▶ [TASK] Of the material below, the lines to be retyped are those from the line containing "R9: 100k (NET8, NET10) -> 560k (NET8, NET10)" through the line containing "J6 pin 4: VCC -> GND", inclusive; reproduce them exactly.

▶ [SOURCE MATERIAL]

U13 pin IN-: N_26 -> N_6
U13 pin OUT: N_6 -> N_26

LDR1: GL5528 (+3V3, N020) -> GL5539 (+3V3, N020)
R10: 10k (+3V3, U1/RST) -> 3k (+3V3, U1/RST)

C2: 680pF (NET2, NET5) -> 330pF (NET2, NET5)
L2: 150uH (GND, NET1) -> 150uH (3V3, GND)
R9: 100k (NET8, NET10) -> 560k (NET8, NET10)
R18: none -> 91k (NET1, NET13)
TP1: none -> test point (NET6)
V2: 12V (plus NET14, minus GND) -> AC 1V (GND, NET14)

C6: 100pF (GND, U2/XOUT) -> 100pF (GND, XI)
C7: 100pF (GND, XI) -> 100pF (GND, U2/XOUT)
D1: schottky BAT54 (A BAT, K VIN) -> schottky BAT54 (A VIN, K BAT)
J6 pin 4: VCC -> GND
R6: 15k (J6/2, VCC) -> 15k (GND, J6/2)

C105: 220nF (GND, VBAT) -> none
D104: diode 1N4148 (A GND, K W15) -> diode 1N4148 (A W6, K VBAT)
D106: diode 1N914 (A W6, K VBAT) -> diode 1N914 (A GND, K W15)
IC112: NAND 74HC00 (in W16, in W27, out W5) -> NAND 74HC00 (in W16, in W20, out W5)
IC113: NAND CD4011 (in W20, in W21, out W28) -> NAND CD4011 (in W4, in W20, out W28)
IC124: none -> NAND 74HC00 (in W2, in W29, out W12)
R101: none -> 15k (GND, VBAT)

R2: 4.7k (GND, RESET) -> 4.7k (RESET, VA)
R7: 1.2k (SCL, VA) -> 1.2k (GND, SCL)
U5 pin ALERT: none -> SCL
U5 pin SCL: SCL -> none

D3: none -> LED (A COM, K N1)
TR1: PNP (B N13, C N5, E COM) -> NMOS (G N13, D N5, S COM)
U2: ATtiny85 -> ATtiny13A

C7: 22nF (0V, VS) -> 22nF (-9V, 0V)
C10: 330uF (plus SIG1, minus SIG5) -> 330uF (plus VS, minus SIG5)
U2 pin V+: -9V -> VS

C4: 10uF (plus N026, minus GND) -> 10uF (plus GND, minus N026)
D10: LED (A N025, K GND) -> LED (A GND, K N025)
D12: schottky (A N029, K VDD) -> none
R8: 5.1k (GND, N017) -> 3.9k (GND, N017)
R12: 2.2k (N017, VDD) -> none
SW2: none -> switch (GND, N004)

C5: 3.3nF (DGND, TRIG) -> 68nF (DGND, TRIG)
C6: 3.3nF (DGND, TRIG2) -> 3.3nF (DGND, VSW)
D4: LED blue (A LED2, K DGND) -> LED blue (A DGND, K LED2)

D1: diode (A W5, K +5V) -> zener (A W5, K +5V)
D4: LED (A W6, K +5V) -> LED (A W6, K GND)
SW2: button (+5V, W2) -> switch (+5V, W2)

▶ [RESPONSE TO THE EXERCISE]
R9: 100k (NET8, NET10) -> 560k (NET8, NET10)
R18: none -> 91k (NET1, NET13)
TP1: none -> test point (NET6)
V2: 12V (plus NET14, minus GND) -> AC 1V (GND, NET14)

C6: 100pF (GND, U2/XOUT) -> 100pF (GND, XI)
C7: 100pF (GND, XI) -> 100pF (GND, U2/XOUT)
D1: schottky BAT54 (A BAT, K VIN) -> schottky BAT54 (A VIN, K BAT)
J6 pin 4: VCC -> GND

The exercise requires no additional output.